Scene image comparisons:
● ● ● ●

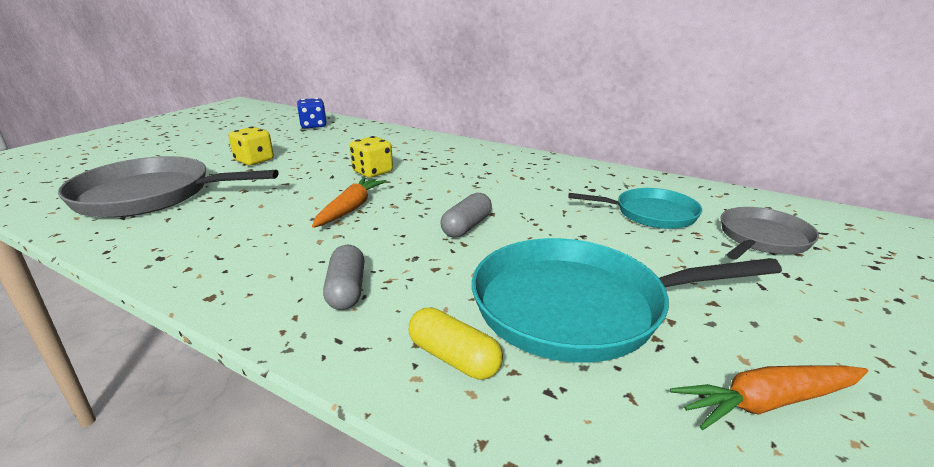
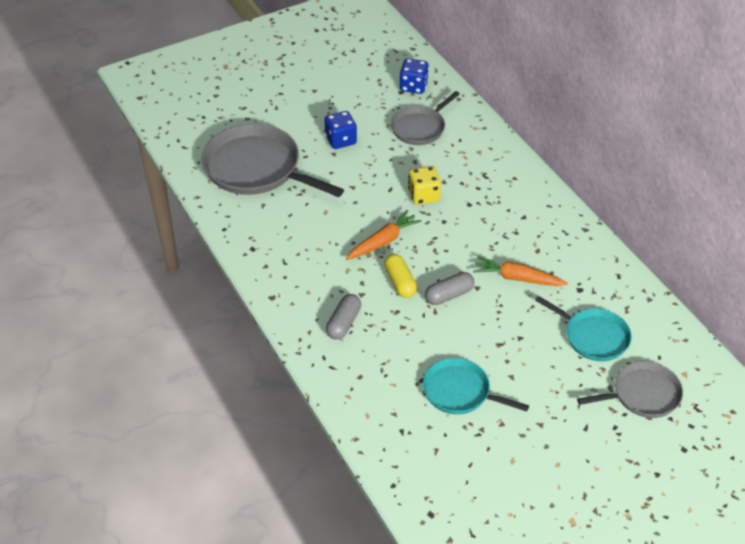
camera: 30 degrees right, 20 degrees up
yellow dice [229,127,274,165] -> blue dice [324,111,357,149]
yellow capsule [409,307,503,380] -> yellow capsule moved to [384,254,417,298]
turquoise pan [472,238,782,363] -> turquoise pan [423,358,529,414], size x0.58
orange carrot [670,365,868,430] -> orange carrot moved to [473,256,568,286]
none -> grey pan [391,91,460,145]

● ● ● ●

JOB ITEM: All of the data above is to be repeated exactly, with the pictures left out.

YOUR RESPONSE:
camera: 30 degrees right, 20 degrees up
yellow dice [229,127,274,165] -> blue dice [324,111,357,149]
yellow capsule [409,307,503,380] -> yellow capsule moved to [384,254,417,298]
turquoise pan [472,238,782,363] -> turquoise pan [423,358,529,414], size x0.58
orange carrot [670,365,868,430] -> orange carrot moved to [473,256,568,286]
none -> grey pan [391,91,460,145]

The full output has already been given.